About this task ▸ Starting at the line that has "grey plane [496,144,550,162]" and stopping after the line that has "purple toothbrush [378,120,482,192]", reproduce the listing below exactly; omit everything else.

Raw data ▸
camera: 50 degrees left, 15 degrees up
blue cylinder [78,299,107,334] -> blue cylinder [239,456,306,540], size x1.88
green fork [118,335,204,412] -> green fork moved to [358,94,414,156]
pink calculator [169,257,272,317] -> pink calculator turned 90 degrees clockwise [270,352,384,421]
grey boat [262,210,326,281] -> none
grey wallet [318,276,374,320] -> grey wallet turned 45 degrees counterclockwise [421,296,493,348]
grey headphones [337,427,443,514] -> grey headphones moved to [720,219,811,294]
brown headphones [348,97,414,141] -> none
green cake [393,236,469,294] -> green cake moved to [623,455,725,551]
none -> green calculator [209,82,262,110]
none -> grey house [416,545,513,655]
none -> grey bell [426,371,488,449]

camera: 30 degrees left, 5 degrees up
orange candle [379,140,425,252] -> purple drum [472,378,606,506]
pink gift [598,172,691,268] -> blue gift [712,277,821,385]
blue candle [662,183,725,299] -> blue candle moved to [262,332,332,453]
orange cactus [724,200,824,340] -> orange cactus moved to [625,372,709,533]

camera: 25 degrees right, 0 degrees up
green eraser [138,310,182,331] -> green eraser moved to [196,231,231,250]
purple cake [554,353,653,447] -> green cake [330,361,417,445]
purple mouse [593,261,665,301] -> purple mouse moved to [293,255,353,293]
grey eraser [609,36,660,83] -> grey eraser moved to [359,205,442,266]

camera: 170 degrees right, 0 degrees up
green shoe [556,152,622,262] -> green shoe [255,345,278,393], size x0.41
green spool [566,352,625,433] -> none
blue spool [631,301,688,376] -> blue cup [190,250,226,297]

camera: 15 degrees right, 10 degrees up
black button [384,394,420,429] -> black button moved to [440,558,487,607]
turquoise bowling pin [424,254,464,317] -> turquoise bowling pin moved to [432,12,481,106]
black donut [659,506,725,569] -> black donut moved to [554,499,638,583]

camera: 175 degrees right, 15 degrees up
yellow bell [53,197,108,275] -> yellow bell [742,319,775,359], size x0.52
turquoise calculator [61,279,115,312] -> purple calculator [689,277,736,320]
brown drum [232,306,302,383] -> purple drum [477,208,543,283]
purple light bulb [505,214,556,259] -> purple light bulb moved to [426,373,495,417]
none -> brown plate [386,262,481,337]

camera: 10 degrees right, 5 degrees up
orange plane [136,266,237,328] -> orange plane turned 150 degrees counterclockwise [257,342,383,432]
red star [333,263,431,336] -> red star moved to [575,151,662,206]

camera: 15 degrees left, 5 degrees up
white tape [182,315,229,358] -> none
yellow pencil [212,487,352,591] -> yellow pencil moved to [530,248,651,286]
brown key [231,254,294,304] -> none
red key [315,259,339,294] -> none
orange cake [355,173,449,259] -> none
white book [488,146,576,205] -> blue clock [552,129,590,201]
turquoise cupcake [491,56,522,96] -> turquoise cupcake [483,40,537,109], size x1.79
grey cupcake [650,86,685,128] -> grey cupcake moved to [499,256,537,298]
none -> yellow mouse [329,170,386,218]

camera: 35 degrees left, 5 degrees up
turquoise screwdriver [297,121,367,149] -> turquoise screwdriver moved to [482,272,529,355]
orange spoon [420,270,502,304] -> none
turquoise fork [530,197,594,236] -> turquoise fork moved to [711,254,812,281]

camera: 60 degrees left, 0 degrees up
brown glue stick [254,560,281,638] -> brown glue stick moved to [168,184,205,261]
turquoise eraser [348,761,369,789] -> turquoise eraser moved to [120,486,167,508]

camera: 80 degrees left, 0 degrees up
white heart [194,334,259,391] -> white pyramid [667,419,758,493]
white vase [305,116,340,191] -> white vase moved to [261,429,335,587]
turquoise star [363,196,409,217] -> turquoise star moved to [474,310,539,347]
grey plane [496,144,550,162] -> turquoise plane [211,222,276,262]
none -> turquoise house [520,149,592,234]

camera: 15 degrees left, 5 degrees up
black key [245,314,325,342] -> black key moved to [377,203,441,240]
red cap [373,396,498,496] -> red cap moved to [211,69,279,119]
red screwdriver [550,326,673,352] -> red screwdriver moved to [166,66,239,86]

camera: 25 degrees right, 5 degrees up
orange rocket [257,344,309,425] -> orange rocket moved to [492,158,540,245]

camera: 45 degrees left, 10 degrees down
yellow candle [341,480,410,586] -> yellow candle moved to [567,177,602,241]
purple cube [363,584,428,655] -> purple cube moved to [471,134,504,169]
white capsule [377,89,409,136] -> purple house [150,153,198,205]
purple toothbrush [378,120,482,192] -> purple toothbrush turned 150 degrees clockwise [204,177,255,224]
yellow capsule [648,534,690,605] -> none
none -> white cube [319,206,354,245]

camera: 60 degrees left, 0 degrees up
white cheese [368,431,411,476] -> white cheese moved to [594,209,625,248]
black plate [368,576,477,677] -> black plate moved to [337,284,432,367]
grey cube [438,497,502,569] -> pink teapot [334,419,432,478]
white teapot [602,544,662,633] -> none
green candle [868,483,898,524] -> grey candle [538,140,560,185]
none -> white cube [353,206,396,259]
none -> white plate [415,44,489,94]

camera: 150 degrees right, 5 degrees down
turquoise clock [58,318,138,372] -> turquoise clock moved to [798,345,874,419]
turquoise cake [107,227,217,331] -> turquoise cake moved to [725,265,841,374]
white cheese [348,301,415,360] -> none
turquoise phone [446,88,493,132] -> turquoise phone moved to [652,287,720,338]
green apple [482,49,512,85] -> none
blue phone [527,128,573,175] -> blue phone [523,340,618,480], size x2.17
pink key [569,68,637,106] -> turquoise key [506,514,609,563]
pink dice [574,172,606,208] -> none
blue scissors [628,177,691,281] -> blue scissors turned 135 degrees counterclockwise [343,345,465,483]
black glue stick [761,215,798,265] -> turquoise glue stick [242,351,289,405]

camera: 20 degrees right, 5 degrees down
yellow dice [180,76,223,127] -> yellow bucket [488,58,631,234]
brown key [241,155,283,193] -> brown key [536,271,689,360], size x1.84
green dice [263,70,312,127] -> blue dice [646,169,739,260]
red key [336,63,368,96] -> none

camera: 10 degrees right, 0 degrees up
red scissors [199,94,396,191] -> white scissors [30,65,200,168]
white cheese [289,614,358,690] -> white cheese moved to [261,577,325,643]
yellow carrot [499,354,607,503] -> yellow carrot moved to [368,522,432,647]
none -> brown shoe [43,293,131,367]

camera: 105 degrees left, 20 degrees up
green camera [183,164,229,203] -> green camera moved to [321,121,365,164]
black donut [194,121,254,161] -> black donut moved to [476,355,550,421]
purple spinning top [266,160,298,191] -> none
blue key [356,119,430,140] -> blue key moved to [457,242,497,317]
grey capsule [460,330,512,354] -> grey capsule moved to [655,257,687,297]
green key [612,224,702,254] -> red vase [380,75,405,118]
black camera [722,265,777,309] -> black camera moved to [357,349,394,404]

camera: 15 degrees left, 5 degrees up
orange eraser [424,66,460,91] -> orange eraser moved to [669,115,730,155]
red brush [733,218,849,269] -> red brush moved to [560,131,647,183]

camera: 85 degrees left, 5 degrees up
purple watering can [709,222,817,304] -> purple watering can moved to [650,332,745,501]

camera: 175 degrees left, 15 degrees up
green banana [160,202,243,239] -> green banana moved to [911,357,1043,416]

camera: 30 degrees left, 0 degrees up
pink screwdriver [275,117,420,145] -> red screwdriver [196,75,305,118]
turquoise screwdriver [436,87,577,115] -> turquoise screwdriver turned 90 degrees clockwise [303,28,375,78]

Response to this task ▸
grey plane [496,144,550,162] -> turquoise plane [211,222,276,262]
none -> turquoise house [520,149,592,234]

camera: 15 degrees left, 5 degrees up
black key [245,314,325,342] -> black key moved to [377,203,441,240]
red cap [373,396,498,496] -> red cap moved to [211,69,279,119]
red screwdriver [550,326,673,352] -> red screwdriver moved to [166,66,239,86]

camera: 25 degrees right, 5 degrees up
orange rocket [257,344,309,425] -> orange rocket moved to [492,158,540,245]

camera: 45 degrees left, 10 degrees down
yellow candle [341,480,410,586] -> yellow candle moved to [567,177,602,241]
purple cube [363,584,428,655] -> purple cube moved to [471,134,504,169]
white capsule [377,89,409,136] -> purple house [150,153,198,205]
purple toothbrush [378,120,482,192] -> purple toothbrush turned 150 degrees clockwise [204,177,255,224]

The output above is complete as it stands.